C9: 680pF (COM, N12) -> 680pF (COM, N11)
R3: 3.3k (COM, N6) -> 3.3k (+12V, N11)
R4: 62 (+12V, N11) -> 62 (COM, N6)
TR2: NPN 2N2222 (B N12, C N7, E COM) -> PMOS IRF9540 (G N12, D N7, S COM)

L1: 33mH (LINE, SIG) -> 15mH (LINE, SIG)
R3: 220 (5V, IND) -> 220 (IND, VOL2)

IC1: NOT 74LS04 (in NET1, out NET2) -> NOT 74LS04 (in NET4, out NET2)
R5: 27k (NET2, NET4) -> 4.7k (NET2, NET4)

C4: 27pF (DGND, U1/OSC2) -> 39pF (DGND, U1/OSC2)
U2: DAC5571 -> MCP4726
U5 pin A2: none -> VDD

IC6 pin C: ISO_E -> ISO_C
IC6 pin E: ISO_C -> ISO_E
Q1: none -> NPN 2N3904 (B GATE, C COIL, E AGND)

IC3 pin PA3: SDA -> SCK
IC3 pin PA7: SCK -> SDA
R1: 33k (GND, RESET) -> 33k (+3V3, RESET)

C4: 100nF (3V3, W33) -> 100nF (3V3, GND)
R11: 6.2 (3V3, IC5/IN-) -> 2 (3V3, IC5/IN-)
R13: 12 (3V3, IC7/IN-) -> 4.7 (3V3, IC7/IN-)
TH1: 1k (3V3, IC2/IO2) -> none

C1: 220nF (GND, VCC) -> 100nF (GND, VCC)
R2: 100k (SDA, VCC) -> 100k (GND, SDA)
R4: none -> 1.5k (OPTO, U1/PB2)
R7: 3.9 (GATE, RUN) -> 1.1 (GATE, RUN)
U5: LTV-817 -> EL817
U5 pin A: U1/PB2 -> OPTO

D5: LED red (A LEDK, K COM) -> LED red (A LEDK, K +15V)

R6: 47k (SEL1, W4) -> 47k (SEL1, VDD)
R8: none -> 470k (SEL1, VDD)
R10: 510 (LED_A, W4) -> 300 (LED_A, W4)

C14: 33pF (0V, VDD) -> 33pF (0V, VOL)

*YOUR INSTRUCTIONS:*
Your reply must contain each entry, reproduced exactly.

*TASK SOLUTION:*
C9: 680pF (COM, N12) -> 680pF (COM, N11)
R3: 3.3k (COM, N6) -> 3.3k (+12V, N11)
R4: 62 (+12V, N11) -> 62 (COM, N6)
TR2: NPN 2N2222 (B N12, C N7, E COM) -> PMOS IRF9540 (G N12, D N7, S COM)

L1: 33mH (LINE, SIG) -> 15mH (LINE, SIG)
R3: 220 (5V, IND) -> 220 (IND, VOL2)

IC1: NOT 74LS04 (in NET1, out NET2) -> NOT 74LS04 (in NET4, out NET2)
R5: 27k (NET2, NET4) -> 4.7k (NET2, NET4)

C4: 27pF (DGND, U1/OSC2) -> 39pF (DGND, U1/OSC2)
U2: DAC5571 -> MCP4726
U5 pin A2: none -> VDD

IC6 pin C: ISO_E -> ISO_C
IC6 pin E: ISO_C -> ISO_E
Q1: none -> NPN 2N3904 (B GATE, C COIL, E AGND)

IC3 pin PA3: SDA -> SCK
IC3 pin PA7: SCK -> SDA
R1: 33k (GND, RESET) -> 33k (+3V3, RESET)

C4: 100nF (3V3, W33) -> 100nF (3V3, GND)
R11: 6.2 (3V3, IC5/IN-) -> 2 (3V3, IC5/IN-)
R13: 12 (3V3, IC7/IN-) -> 4.7 (3V3, IC7/IN-)
TH1: 1k (3V3, IC2/IO2) -> none

C1: 220nF (GND, VCC) -> 100nF (GND, VCC)
R2: 100k (SDA, VCC) -> 100k (GND, SDA)
R4: none -> 1.5k (OPTO, U1/PB2)
R7: 3.9 (GATE, RUN) -> 1.1 (GATE, RUN)
U5: LTV-817 -> EL817
U5 pin A: U1/PB2 -> OPTO

D5: LED red (A LEDK, K COM) -> LED red (A LEDK, K +15V)

R6: 47k (SEL1, W4) -> 47k (SEL1, VDD)
R8: none -> 470k (SEL1, VDD)
R10: 510 (LED_A, W4) -> 300 (LED_A, W4)

C14: 33pF (0V, VDD) -> 33pF (0V, VOL)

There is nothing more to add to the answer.